● MATERIAL
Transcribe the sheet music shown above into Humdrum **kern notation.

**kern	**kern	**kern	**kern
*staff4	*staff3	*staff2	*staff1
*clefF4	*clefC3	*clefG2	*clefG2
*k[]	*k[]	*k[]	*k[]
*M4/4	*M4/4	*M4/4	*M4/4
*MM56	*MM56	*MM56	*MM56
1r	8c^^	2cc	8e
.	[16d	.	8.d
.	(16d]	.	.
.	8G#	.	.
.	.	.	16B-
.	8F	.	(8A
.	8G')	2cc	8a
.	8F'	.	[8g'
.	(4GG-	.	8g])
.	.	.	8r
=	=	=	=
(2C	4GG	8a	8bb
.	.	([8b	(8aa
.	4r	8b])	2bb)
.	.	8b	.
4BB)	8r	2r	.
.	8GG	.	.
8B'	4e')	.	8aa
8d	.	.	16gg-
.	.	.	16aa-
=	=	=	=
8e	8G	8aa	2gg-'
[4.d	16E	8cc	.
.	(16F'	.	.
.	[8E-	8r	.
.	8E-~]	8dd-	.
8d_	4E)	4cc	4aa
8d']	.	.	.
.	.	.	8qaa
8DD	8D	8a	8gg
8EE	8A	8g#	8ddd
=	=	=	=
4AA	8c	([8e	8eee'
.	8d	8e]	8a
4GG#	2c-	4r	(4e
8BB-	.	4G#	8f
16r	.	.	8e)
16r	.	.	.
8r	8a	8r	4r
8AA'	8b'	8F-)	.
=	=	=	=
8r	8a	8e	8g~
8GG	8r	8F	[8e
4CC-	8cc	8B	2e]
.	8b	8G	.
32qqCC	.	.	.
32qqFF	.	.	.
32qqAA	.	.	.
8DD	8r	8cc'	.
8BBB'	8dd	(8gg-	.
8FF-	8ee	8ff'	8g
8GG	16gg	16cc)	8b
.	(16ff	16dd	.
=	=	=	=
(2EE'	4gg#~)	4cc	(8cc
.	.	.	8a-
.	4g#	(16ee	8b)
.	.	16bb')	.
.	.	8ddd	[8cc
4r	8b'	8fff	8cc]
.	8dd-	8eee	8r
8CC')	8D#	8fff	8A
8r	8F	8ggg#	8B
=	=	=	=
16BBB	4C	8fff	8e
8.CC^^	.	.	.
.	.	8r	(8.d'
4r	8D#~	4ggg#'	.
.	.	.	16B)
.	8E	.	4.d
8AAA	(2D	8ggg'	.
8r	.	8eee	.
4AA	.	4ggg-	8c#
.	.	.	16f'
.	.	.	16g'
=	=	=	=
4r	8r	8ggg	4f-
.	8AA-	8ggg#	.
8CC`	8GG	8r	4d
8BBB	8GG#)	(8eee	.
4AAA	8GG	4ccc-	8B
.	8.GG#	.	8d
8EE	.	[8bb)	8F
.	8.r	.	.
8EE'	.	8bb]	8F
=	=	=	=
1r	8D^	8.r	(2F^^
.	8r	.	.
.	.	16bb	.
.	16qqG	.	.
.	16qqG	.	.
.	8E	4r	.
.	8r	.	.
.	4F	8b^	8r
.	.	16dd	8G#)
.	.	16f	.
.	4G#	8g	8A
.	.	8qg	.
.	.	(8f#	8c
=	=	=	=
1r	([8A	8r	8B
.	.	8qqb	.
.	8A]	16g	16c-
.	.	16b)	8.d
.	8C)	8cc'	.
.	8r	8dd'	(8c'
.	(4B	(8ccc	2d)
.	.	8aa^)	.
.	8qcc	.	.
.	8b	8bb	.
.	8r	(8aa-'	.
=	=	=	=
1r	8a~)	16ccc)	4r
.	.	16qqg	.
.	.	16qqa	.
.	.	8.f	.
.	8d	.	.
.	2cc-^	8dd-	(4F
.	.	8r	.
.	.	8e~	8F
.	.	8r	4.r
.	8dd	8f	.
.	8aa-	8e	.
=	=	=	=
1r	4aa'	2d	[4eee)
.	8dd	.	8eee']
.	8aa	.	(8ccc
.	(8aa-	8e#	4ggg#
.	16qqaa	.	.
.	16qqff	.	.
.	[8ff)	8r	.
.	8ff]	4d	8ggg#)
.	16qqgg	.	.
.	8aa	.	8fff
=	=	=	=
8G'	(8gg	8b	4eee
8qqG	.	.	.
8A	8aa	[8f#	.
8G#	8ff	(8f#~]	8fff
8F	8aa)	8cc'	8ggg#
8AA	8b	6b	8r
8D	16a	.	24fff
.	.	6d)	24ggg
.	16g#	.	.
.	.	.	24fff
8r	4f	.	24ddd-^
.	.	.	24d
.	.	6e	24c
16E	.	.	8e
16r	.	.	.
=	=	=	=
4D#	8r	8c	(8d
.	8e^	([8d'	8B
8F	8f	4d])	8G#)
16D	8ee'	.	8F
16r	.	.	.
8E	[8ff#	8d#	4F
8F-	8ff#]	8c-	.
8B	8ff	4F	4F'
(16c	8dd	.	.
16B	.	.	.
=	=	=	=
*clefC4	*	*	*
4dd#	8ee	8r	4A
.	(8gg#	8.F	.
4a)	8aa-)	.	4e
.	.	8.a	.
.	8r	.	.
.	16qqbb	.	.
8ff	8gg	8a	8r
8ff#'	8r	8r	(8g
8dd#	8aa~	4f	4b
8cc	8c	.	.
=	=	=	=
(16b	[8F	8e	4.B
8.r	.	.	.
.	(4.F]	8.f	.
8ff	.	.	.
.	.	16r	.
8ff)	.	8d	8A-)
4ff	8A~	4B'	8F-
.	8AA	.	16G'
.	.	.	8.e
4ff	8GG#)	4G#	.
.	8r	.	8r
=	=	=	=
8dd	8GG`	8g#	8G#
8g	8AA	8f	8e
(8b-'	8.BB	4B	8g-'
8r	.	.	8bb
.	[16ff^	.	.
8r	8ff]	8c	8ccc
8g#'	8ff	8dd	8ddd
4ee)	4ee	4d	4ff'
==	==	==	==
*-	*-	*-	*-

● TASK OBJECTIVE
Find every line in the items above that contains the string "kern" with the same case, and copy each of those lines.

● ANSWER TO THIS PROBLEM
Transcribe the sheet music shown above into Humdrum **kern notation.
**kern	**kern	**kern	**kern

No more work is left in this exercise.